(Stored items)

========================

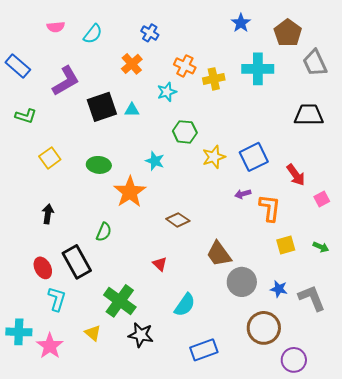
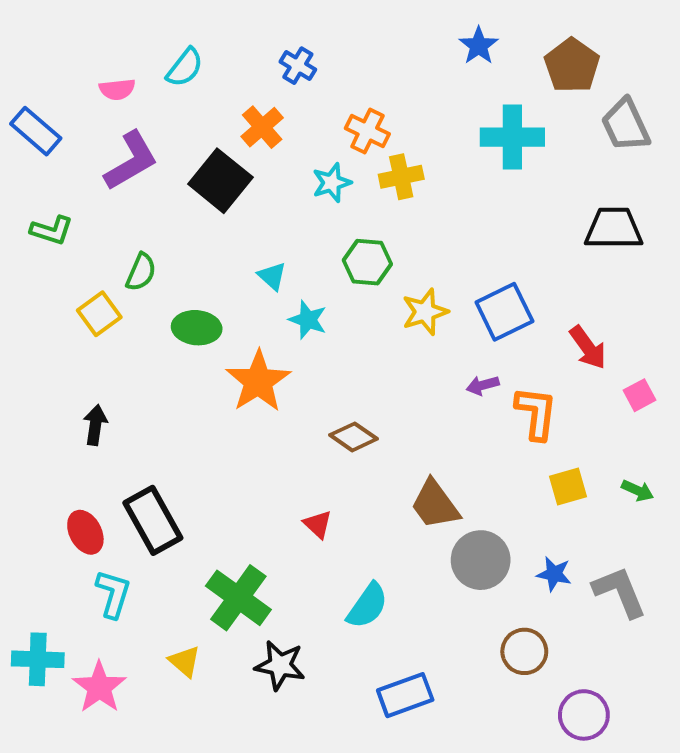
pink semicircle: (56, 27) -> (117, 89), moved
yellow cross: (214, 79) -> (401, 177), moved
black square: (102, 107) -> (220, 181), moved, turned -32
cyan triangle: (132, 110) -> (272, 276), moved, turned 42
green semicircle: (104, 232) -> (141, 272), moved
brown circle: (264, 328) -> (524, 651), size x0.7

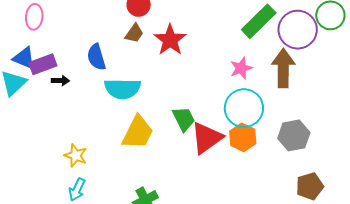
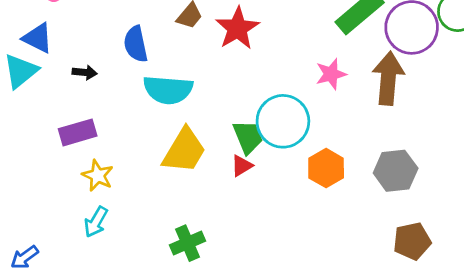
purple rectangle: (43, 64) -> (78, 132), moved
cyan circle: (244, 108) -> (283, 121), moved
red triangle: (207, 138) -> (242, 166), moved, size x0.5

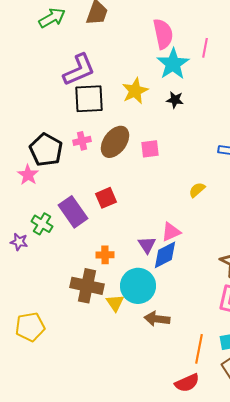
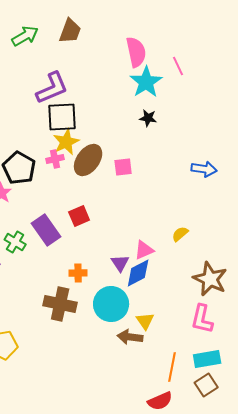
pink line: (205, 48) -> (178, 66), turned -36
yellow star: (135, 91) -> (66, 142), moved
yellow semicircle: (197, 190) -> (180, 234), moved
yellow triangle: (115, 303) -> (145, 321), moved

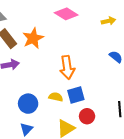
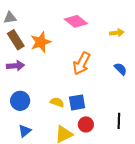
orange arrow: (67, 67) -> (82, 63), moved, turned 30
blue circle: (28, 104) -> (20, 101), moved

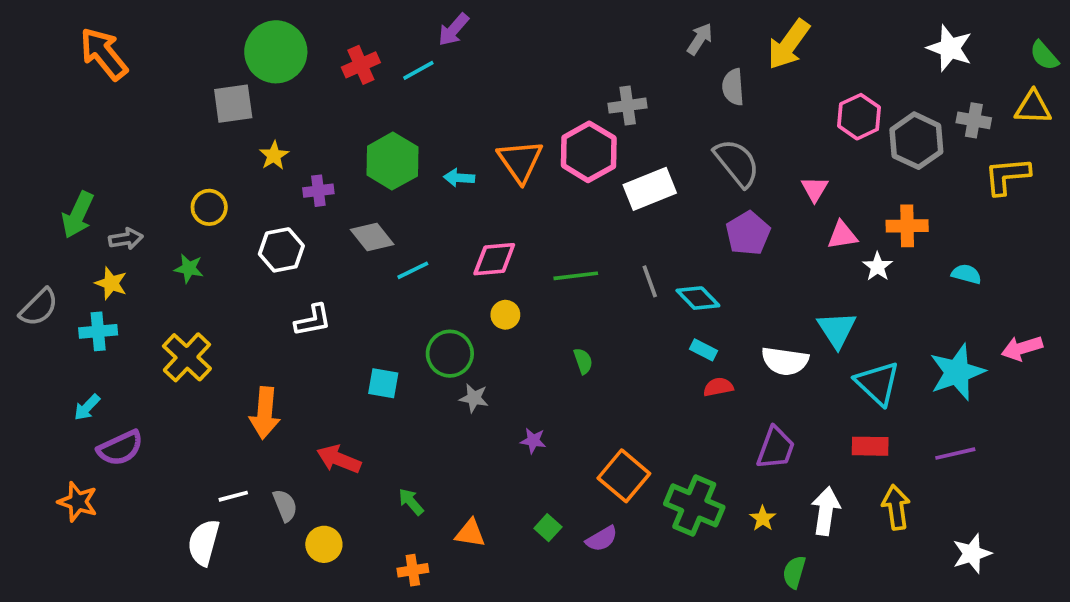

========================

▶ About this exercise
The answer must be an exact transcription of the lines from the one holding "green semicircle: (104, 232)" to the last line of the entries above, with no pictures and nothing else.

▶ Output for this exercise
green semicircle: (104, 232) -> (141, 272), moved
brown circle: (264, 328) -> (524, 651), size x0.7

purple rectangle: (43, 64) -> (78, 132), moved
cyan circle: (244, 108) -> (283, 121), moved
red triangle: (207, 138) -> (242, 166), moved, size x0.5

pink line: (205, 48) -> (178, 66), turned -36
yellow star: (135, 91) -> (66, 142), moved
yellow semicircle: (197, 190) -> (180, 234), moved
yellow triangle: (115, 303) -> (145, 321), moved

orange arrow: (67, 67) -> (82, 63), moved, turned 30
blue circle: (28, 104) -> (20, 101), moved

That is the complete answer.